* _WHAT THE TASK REQUIRES_:
Provide again, from the entries below, every line from the one containing "camera: 25 degrees right, 10 degrees up" through the one containing "(429, 127) = (400, 117): none", exactly as written, and no other line.

* _DATA SUPPLIED_:
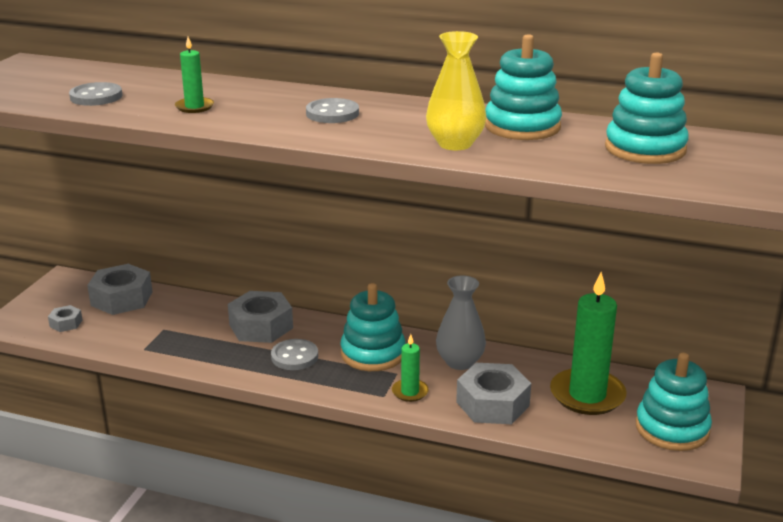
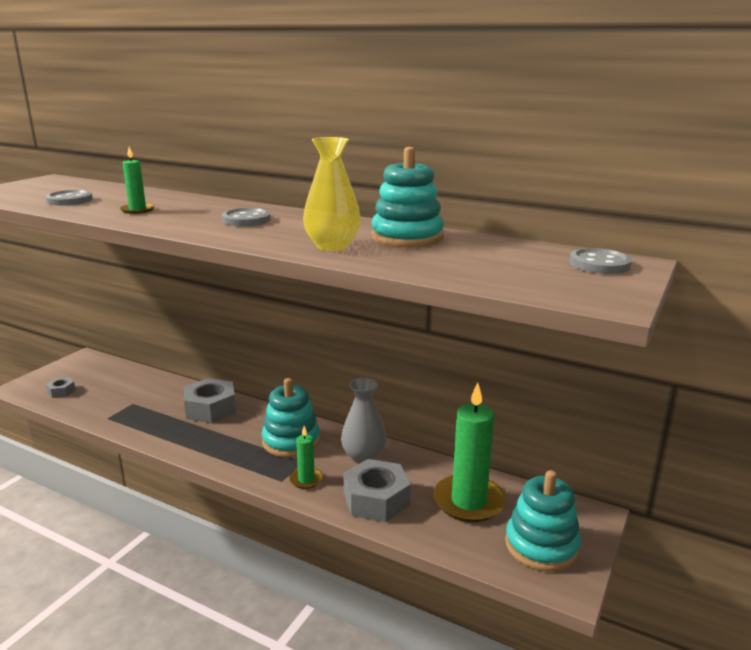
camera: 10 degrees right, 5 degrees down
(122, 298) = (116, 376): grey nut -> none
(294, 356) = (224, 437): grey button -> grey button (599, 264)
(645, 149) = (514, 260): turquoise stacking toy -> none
* * *
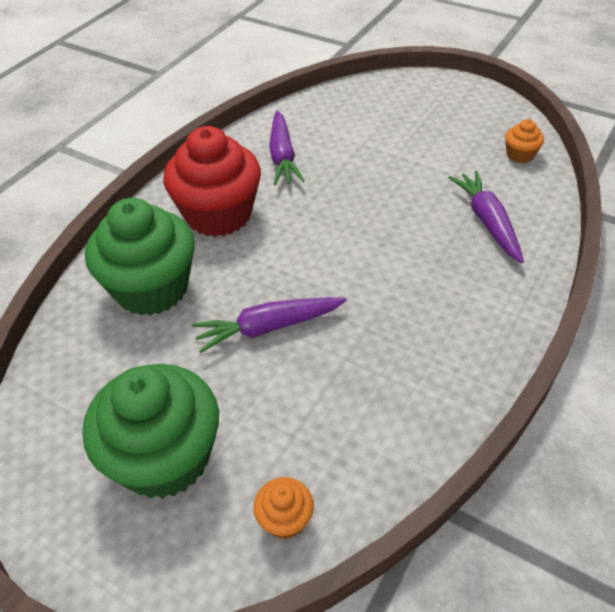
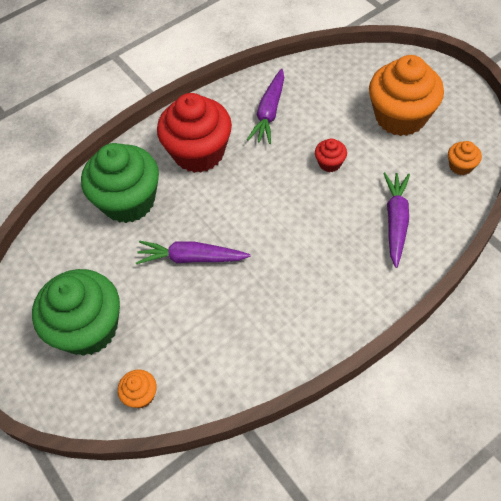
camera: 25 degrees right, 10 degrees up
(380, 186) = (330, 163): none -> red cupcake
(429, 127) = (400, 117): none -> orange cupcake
==
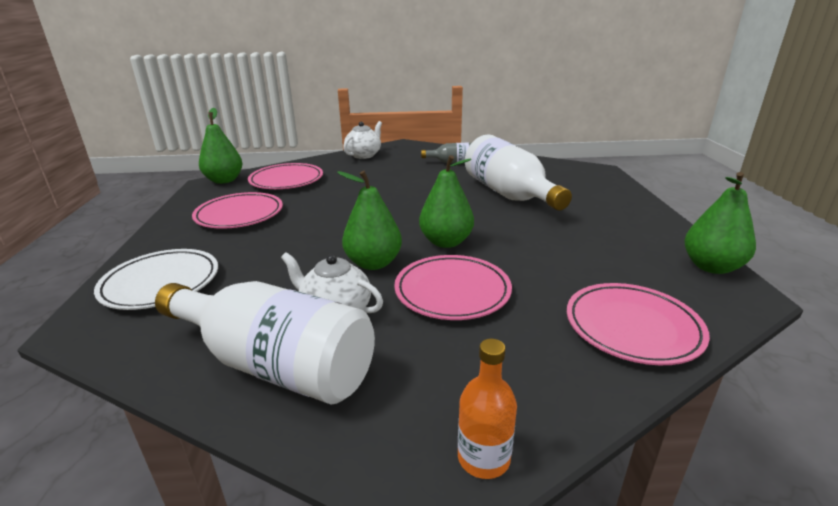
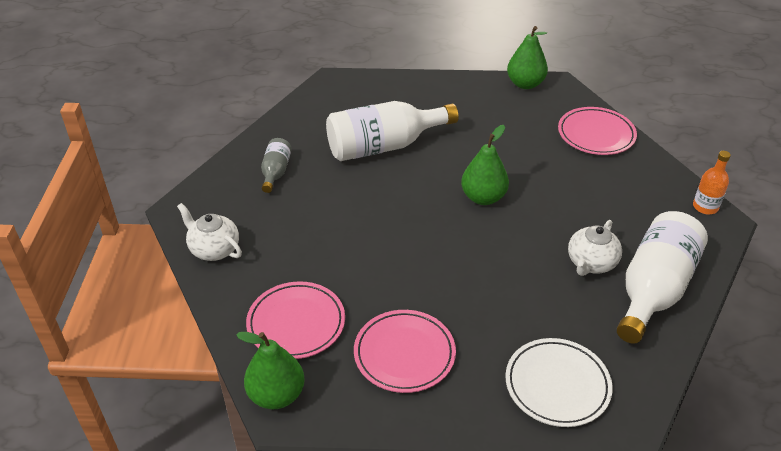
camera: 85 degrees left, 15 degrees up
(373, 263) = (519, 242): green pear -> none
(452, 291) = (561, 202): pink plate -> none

* _WRITTEN SOLUTION_:
camera: 25 degrees right, 10 degrees up
(380, 186) = (330, 163): none -> red cupcake
(429, 127) = (400, 117): none -> orange cupcake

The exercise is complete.